--- Dataset ---
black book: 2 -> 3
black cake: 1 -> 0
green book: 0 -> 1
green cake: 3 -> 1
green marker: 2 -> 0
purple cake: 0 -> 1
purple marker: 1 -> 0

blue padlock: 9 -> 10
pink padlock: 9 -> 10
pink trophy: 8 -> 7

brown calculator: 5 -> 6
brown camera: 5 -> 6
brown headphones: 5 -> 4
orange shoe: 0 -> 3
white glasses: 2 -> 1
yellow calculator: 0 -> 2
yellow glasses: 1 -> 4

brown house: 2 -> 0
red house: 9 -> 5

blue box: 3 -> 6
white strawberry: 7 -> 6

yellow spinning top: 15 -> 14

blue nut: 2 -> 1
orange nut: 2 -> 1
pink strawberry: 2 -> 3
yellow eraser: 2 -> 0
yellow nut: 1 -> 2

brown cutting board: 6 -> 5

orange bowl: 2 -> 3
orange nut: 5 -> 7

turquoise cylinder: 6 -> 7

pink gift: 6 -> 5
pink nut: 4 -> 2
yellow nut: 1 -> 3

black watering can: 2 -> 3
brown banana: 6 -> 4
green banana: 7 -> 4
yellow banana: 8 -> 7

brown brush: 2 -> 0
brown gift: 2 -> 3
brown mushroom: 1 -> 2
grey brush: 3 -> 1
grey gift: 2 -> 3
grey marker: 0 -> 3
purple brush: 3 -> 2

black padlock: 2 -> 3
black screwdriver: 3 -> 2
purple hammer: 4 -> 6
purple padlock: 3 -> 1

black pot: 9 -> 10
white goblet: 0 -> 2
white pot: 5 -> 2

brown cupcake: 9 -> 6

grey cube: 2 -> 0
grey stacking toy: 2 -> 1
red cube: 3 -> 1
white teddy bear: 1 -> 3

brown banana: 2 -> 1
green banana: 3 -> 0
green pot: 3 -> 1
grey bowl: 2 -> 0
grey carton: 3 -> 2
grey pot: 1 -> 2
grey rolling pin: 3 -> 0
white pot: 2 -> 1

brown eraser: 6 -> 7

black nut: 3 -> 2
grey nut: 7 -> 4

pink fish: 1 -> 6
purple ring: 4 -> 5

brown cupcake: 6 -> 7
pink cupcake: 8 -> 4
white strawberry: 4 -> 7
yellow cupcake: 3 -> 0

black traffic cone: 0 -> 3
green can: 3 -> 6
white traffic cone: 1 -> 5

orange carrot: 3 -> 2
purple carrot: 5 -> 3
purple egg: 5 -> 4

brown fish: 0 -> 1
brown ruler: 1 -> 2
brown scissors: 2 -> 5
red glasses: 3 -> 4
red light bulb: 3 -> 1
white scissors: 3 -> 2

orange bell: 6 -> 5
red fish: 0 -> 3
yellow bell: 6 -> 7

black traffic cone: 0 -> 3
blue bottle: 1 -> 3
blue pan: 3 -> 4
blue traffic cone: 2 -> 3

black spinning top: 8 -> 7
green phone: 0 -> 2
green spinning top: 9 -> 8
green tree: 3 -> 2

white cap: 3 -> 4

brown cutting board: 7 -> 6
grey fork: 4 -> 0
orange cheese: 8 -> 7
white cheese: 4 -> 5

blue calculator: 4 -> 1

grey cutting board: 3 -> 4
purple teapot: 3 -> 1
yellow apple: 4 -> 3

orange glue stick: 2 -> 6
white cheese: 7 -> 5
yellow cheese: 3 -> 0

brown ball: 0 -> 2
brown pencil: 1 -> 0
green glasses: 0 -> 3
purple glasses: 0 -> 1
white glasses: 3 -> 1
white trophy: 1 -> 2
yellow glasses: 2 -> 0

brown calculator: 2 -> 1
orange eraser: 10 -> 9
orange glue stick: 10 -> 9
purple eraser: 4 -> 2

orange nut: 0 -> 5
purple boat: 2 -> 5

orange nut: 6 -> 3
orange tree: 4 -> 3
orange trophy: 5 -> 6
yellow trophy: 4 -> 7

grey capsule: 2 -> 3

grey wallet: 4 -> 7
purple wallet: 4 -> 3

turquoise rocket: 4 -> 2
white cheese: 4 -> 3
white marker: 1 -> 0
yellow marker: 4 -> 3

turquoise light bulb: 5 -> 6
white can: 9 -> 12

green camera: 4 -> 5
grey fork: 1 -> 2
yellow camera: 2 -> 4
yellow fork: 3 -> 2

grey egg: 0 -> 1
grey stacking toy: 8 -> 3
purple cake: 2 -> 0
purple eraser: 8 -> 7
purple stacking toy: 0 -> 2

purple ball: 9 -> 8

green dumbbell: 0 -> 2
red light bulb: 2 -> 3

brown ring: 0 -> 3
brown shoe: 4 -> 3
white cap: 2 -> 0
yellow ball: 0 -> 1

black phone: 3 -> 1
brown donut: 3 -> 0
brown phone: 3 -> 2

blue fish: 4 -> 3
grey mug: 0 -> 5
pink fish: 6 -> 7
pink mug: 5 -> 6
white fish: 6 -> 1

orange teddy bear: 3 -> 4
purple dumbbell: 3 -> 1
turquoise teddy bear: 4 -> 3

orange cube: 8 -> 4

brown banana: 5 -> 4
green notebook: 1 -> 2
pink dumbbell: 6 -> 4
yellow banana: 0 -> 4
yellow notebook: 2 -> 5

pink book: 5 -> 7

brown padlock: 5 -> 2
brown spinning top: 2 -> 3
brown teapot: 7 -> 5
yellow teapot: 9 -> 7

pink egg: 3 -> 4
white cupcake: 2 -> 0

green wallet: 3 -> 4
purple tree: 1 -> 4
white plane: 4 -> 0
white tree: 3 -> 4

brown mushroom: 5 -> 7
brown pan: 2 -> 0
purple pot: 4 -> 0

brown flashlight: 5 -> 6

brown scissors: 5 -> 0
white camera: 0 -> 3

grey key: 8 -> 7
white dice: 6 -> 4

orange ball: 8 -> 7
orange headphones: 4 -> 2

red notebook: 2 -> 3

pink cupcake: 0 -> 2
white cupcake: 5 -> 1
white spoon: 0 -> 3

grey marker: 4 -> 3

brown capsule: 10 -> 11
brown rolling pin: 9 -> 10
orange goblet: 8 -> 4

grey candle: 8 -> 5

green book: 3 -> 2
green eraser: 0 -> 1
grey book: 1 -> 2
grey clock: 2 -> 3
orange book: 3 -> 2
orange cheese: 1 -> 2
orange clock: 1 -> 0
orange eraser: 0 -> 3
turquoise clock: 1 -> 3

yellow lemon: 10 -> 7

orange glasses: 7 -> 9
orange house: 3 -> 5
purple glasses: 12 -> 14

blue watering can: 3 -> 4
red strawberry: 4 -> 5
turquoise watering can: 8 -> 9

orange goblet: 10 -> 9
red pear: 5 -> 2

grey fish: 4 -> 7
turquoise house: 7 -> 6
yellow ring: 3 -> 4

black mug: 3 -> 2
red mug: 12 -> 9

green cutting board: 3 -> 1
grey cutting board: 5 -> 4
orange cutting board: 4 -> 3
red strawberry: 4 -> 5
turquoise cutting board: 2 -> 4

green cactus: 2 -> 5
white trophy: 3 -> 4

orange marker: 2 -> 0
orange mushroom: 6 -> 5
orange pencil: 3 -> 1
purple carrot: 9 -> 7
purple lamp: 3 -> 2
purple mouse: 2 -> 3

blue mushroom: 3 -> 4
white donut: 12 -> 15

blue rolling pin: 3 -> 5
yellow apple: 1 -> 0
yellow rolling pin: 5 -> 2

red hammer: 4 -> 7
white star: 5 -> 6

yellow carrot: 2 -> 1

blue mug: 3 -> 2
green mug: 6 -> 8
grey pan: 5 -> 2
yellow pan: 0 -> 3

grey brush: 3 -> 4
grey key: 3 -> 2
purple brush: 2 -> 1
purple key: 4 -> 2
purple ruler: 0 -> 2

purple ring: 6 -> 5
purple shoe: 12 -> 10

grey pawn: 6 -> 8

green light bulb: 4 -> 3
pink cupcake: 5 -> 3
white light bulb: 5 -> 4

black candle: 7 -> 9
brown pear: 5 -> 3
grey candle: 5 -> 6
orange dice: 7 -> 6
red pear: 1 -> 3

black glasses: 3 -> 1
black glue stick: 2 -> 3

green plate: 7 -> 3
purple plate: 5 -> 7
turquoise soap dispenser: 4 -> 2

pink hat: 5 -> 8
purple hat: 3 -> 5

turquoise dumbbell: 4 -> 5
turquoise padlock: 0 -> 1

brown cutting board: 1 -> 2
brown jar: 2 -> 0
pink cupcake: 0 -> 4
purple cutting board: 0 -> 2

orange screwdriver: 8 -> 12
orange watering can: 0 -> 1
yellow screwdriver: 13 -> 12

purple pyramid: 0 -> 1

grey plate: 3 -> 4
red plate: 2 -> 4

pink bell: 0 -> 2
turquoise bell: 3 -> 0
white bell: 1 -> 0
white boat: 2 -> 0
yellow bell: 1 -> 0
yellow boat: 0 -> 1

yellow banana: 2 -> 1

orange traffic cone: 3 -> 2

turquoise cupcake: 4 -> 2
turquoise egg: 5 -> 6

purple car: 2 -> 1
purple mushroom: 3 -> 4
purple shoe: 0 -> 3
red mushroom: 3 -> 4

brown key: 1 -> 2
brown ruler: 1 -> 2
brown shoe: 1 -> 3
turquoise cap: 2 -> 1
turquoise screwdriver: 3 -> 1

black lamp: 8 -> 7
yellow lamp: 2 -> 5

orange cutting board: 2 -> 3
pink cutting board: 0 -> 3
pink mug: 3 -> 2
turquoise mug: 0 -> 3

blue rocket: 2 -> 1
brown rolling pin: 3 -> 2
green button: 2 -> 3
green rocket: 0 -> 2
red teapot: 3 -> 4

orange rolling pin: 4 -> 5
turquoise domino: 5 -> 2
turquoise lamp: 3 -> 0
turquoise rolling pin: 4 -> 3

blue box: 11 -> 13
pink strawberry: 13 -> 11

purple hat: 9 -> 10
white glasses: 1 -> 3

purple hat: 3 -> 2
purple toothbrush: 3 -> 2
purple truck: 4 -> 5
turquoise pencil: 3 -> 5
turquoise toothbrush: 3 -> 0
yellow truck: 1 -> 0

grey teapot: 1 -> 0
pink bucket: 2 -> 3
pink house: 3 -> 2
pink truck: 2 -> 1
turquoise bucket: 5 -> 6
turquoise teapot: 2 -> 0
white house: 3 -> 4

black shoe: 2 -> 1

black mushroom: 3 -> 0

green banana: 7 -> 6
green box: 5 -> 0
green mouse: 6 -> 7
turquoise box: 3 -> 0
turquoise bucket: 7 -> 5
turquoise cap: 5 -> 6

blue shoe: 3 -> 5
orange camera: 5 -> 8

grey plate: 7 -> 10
---
▶ _Task objective_:
Transcribe the records above exactly, beginning at the line that contains "orange glasses: 7 -> 9" and ending with the line that contains "red mug: 12 -> 9", both included, and nothing else.

▶ _Written answer_:
orange glasses: 7 -> 9
orange house: 3 -> 5
purple glasses: 12 -> 14

blue watering can: 3 -> 4
red strawberry: 4 -> 5
turquoise watering can: 8 -> 9

orange goblet: 10 -> 9
red pear: 5 -> 2

grey fish: 4 -> 7
turquoise house: 7 -> 6
yellow ring: 3 -> 4

black mug: 3 -> 2
red mug: 12 -> 9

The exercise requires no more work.